### [EXERCISE DIRECTIONS]
The whole of the data must be transcribed exactly.
+++
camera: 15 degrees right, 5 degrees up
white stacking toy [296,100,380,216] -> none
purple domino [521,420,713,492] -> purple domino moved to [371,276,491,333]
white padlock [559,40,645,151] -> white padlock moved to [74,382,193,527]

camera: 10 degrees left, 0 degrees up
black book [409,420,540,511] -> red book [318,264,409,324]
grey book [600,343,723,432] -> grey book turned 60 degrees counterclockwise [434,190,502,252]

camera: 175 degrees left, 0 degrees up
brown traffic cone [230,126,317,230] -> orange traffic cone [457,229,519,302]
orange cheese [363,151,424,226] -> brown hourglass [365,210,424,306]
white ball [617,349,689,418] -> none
+++
### [EXPECTED OUTPUT]
camera: 15 degrees right, 5 degrees up
white stacking toy [296,100,380,216] -> none
purple domino [521,420,713,492] -> purple domino moved to [371,276,491,333]
white padlock [559,40,645,151] -> white padlock moved to [74,382,193,527]

camera: 10 degrees left, 0 degrees up
black book [409,420,540,511] -> red book [318,264,409,324]
grey book [600,343,723,432] -> grey book turned 60 degrees counterclockwise [434,190,502,252]

camera: 175 degrees left, 0 degrees up
brown traffic cone [230,126,317,230] -> orange traffic cone [457,229,519,302]
orange cheese [363,151,424,226] -> brown hourglass [365,210,424,306]
white ball [617,349,689,418] -> none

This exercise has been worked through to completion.